(Given exercise) Pull out every line from the rows below and repeat each one exactly, leaving out the pictures.

Stored entries:

# # # # #

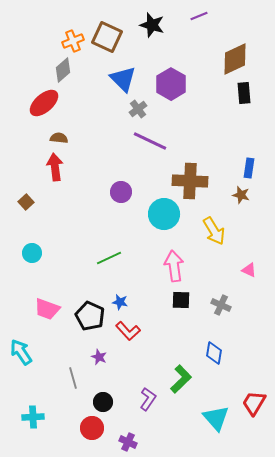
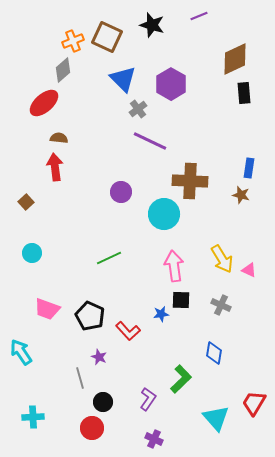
yellow arrow at (214, 231): moved 8 px right, 28 px down
blue star at (120, 302): moved 41 px right, 12 px down; rotated 21 degrees counterclockwise
gray line at (73, 378): moved 7 px right
purple cross at (128, 442): moved 26 px right, 3 px up
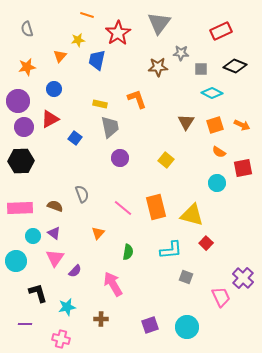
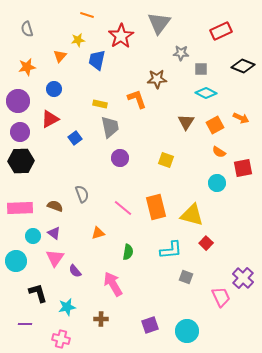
red star at (118, 33): moved 3 px right, 3 px down
black diamond at (235, 66): moved 8 px right
brown star at (158, 67): moved 1 px left, 12 px down
cyan diamond at (212, 93): moved 6 px left
orange square at (215, 125): rotated 12 degrees counterclockwise
orange arrow at (242, 125): moved 1 px left, 7 px up
purple circle at (24, 127): moved 4 px left, 5 px down
blue square at (75, 138): rotated 16 degrees clockwise
yellow square at (166, 160): rotated 21 degrees counterclockwise
orange triangle at (98, 233): rotated 32 degrees clockwise
purple semicircle at (75, 271): rotated 96 degrees clockwise
cyan circle at (187, 327): moved 4 px down
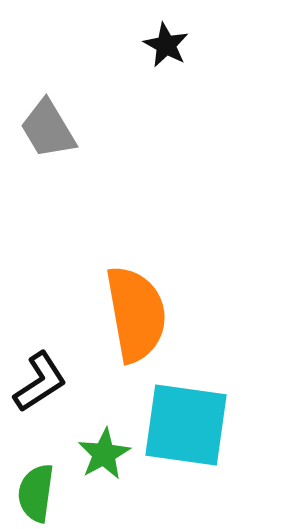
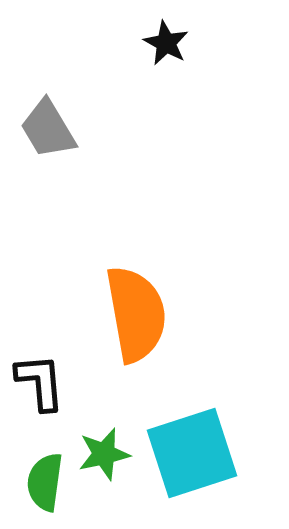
black star: moved 2 px up
black L-shape: rotated 62 degrees counterclockwise
cyan square: moved 6 px right, 28 px down; rotated 26 degrees counterclockwise
green star: rotated 16 degrees clockwise
green semicircle: moved 9 px right, 11 px up
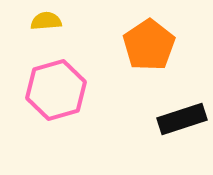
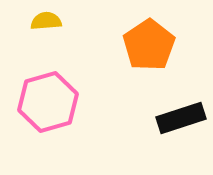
pink hexagon: moved 8 px left, 12 px down
black rectangle: moved 1 px left, 1 px up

# # # # #

(Solved problem)
yellow arrow at (214, 231): moved 8 px right, 28 px down
blue star at (120, 302): moved 41 px right, 12 px down; rotated 21 degrees counterclockwise
gray line at (73, 378): moved 7 px right
purple cross at (128, 442): moved 26 px right, 3 px up
red star at (118, 33): moved 3 px right, 3 px down
black diamond at (235, 66): moved 8 px right
brown star at (158, 67): moved 1 px left, 12 px down
cyan diamond at (212, 93): moved 6 px left
orange square at (215, 125): rotated 12 degrees counterclockwise
orange arrow at (242, 125): moved 1 px left, 7 px up
purple circle at (24, 127): moved 4 px left, 5 px down
blue square at (75, 138): rotated 16 degrees clockwise
yellow square at (166, 160): rotated 21 degrees counterclockwise
orange triangle at (98, 233): rotated 32 degrees clockwise
purple semicircle at (75, 271): rotated 96 degrees clockwise
cyan circle at (187, 327): moved 4 px down
black star: moved 2 px up
black L-shape: rotated 62 degrees counterclockwise
cyan square: moved 6 px right, 28 px down; rotated 26 degrees counterclockwise
green star: rotated 16 degrees clockwise
green semicircle: moved 9 px right, 11 px up
pink hexagon: moved 8 px left, 12 px down
black rectangle: moved 1 px left, 1 px up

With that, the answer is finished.